- _How to complete this task_:
Below is a listing from which only part is wanted; return exactly the lines from the one with "none -> black brick C6:C8 level 1" up to and including the one with "none -> purple brick H5:H6 level 1".

- _Given data_:
———

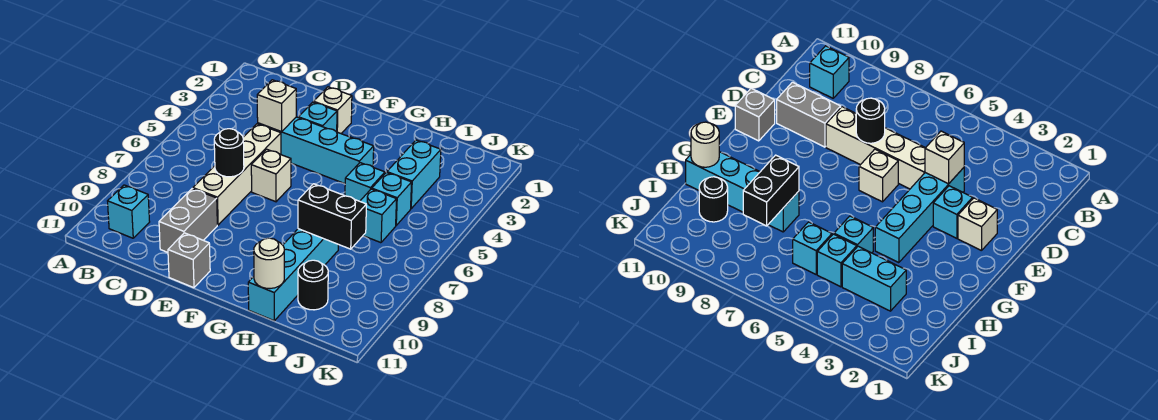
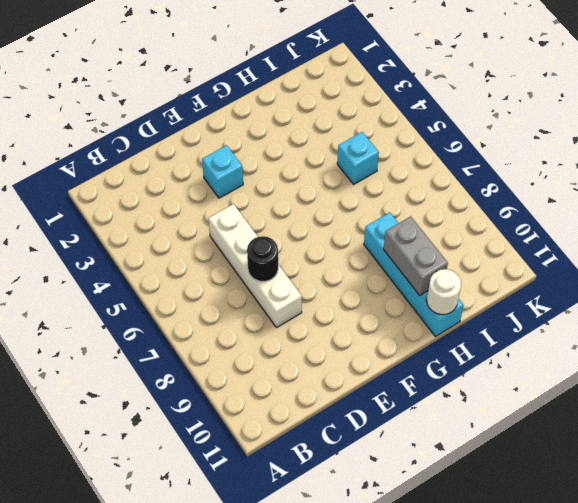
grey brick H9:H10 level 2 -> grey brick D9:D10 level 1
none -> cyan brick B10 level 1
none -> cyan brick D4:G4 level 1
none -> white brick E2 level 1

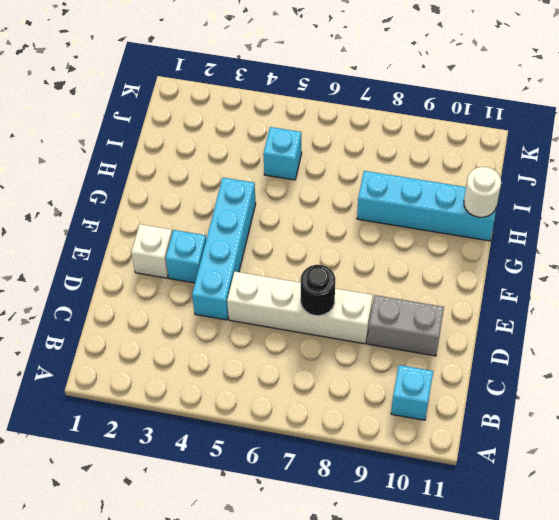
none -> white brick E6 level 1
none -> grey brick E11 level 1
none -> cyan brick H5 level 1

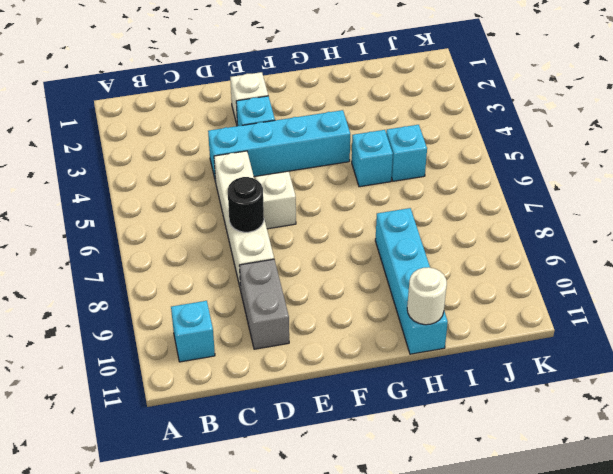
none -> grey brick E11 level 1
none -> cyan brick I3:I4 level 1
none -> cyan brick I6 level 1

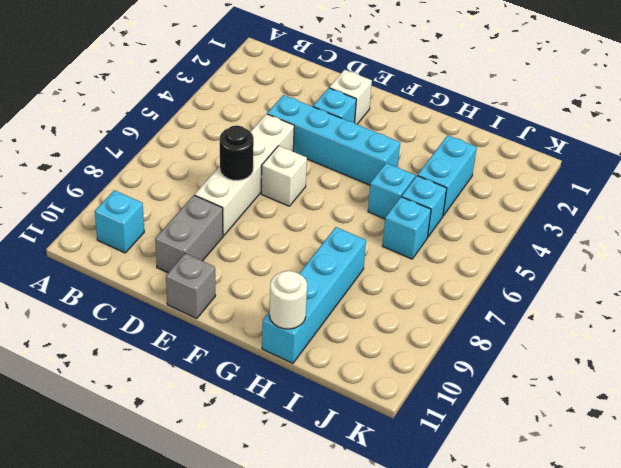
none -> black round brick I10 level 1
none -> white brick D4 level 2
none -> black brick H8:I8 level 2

———

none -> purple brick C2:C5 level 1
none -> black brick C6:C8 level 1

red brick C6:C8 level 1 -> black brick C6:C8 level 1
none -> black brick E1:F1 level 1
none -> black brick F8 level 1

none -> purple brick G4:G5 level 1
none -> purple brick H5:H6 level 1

———

- _Reply_:
none -> black brick C6:C8 level 1

red brick C6:C8 level 1 -> black brick C6:C8 level 1
none -> black brick E1:F1 level 1
none -> black brick F8 level 1

none -> purple brick G4:G5 level 1
none -> purple brick H5:H6 level 1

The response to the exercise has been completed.